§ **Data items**
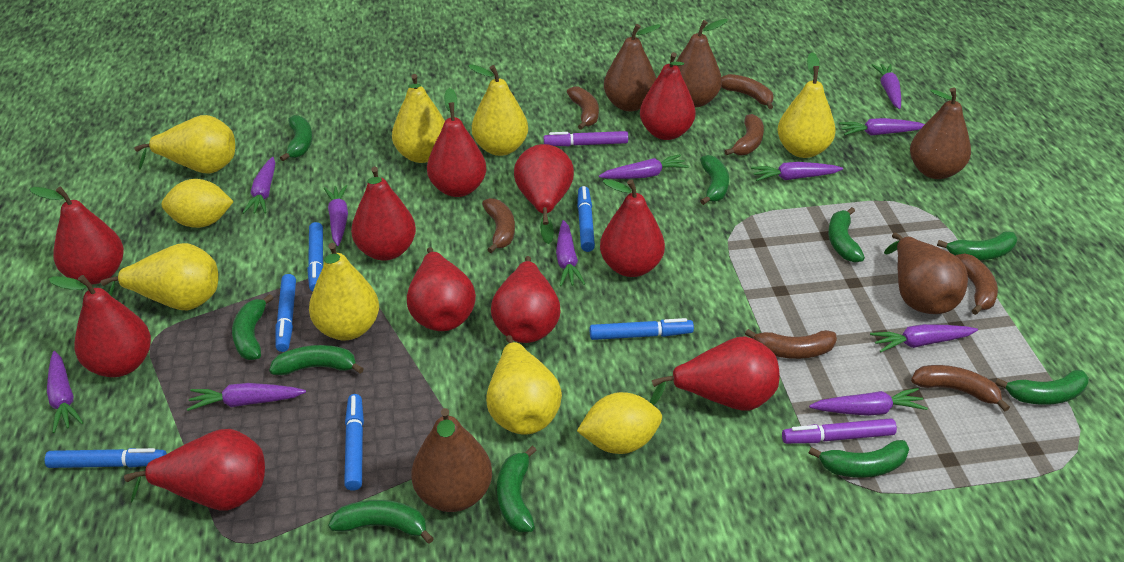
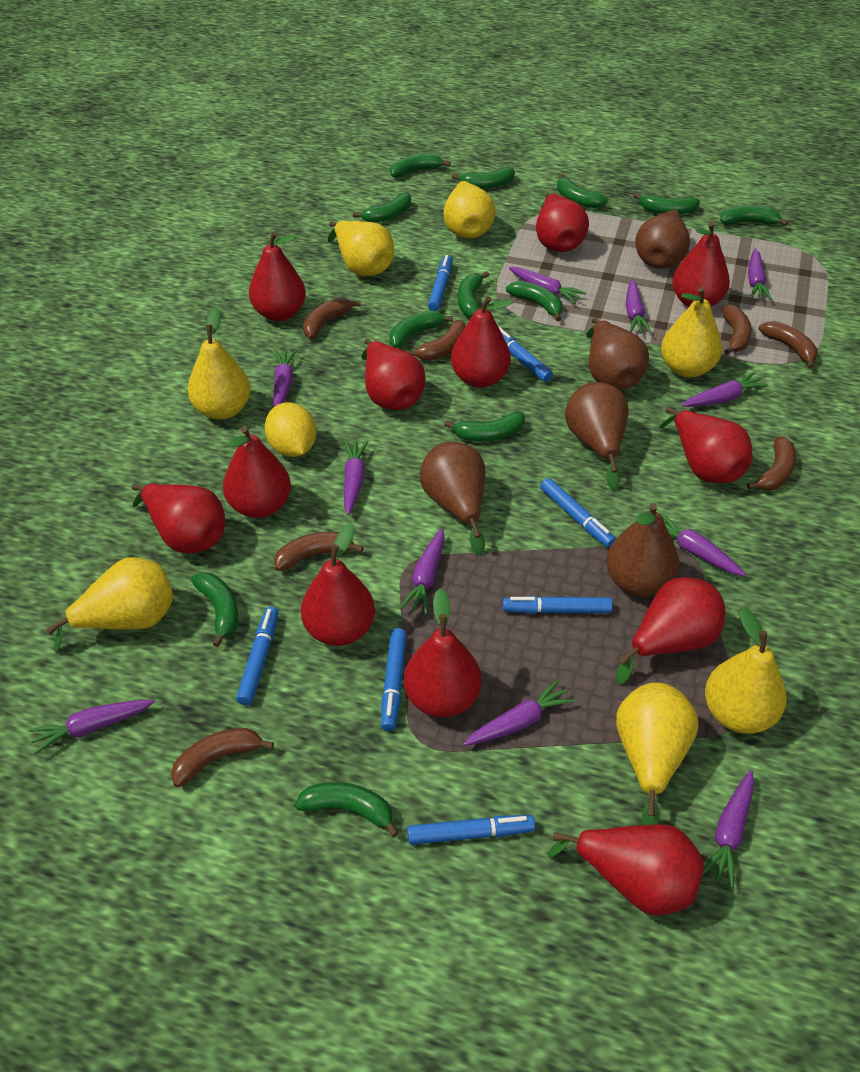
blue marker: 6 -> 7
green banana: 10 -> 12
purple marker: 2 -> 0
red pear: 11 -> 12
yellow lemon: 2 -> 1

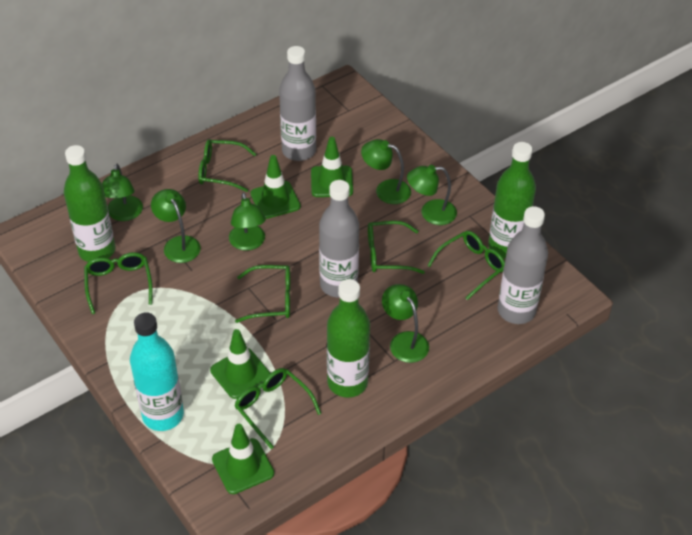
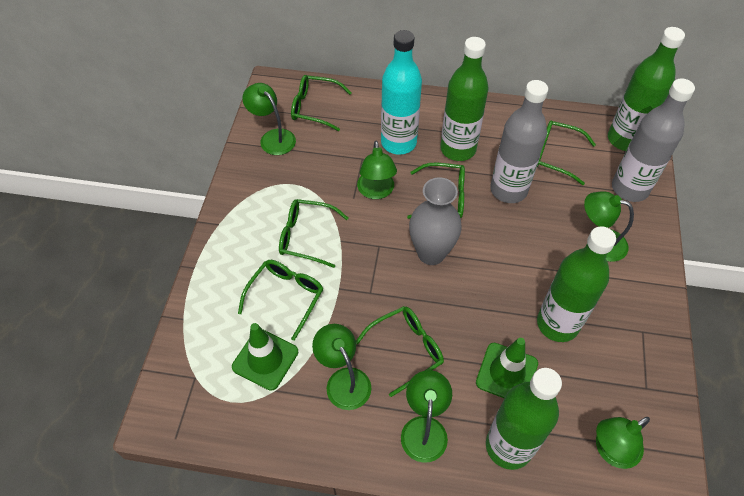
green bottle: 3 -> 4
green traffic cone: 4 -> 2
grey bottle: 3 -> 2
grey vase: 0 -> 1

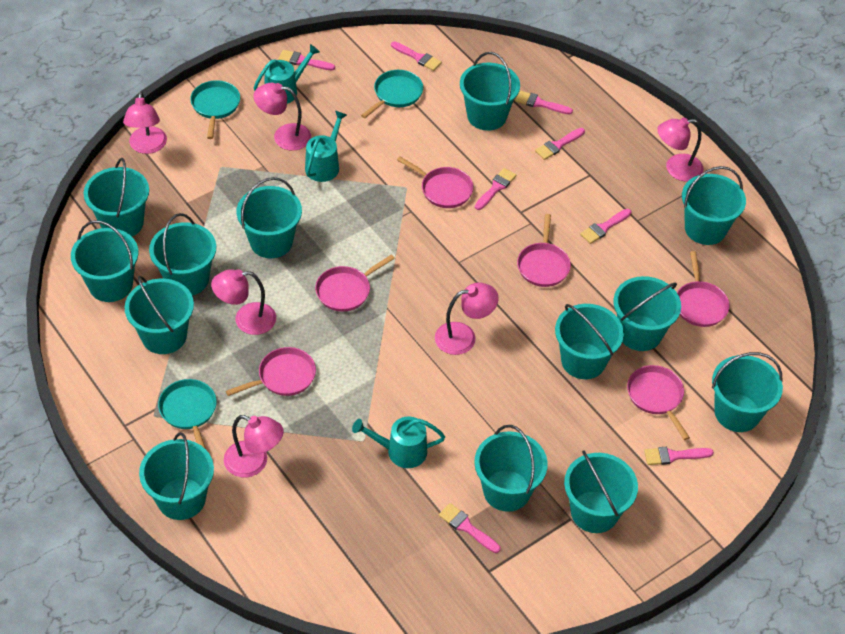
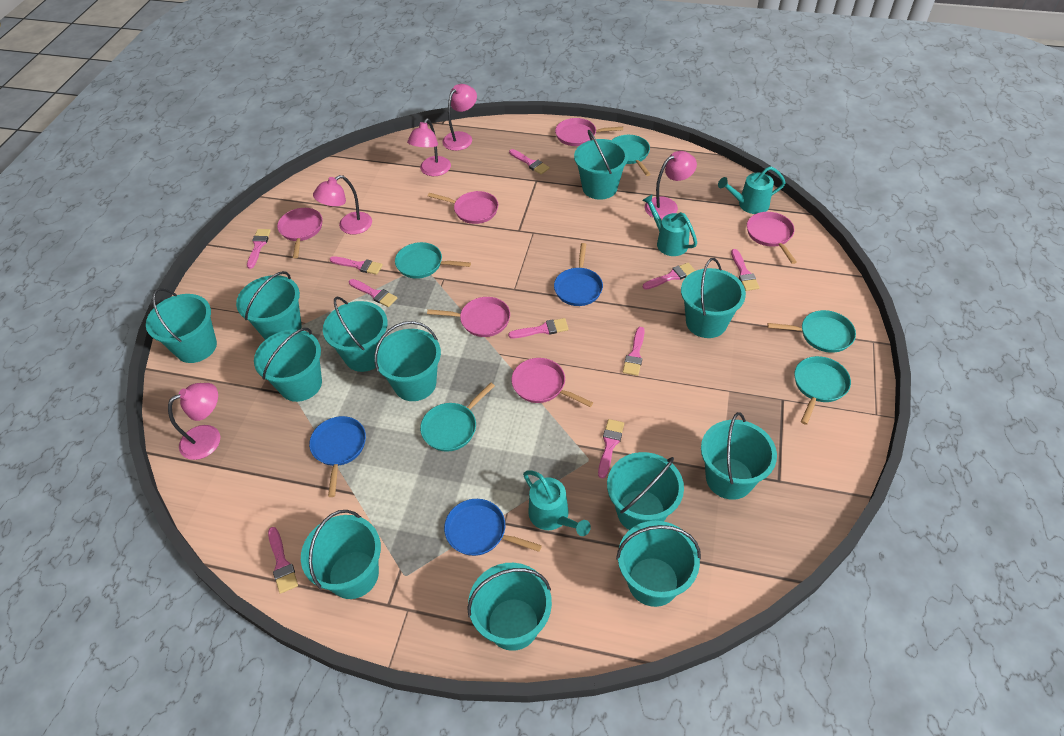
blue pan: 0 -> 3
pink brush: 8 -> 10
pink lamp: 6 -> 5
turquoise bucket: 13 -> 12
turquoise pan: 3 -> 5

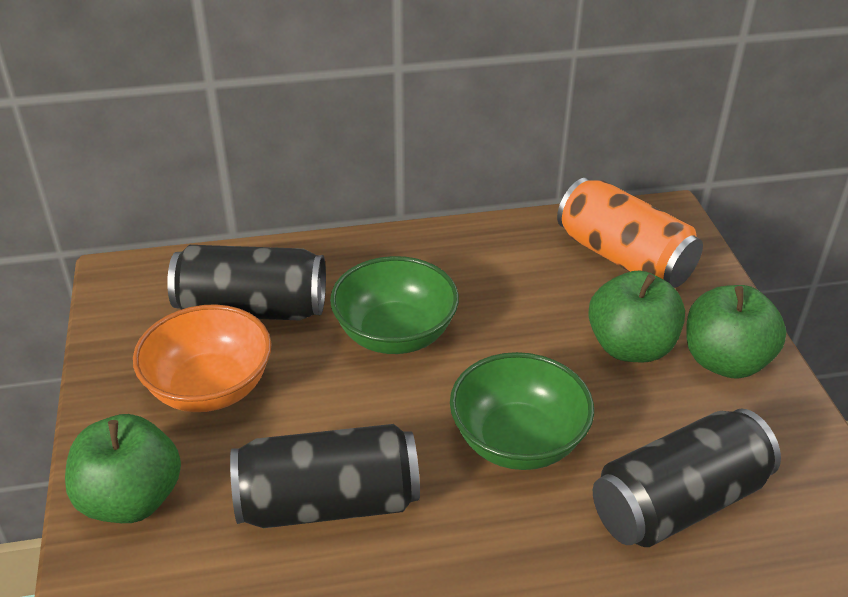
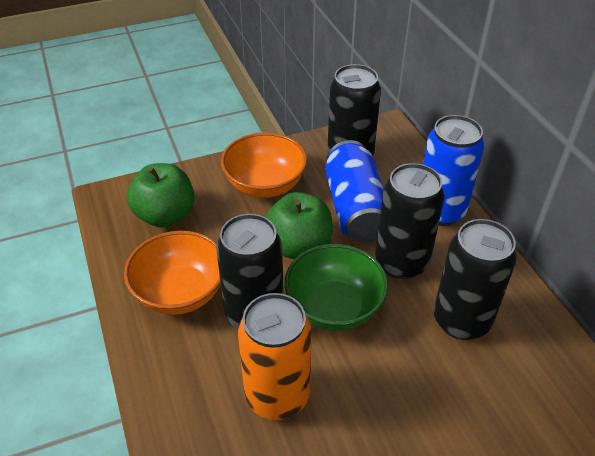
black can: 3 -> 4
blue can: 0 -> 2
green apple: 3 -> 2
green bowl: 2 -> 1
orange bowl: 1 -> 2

§ **Required action**
Pictures are not part of the copy. Output only the lines from the one with "turquoise pan: 3 -> 5" through the final line of the records, exactly as given.

§ **Written reply**
turquoise pan: 3 -> 5

black can: 3 -> 4
blue can: 0 -> 2
green apple: 3 -> 2
green bowl: 2 -> 1
orange bowl: 1 -> 2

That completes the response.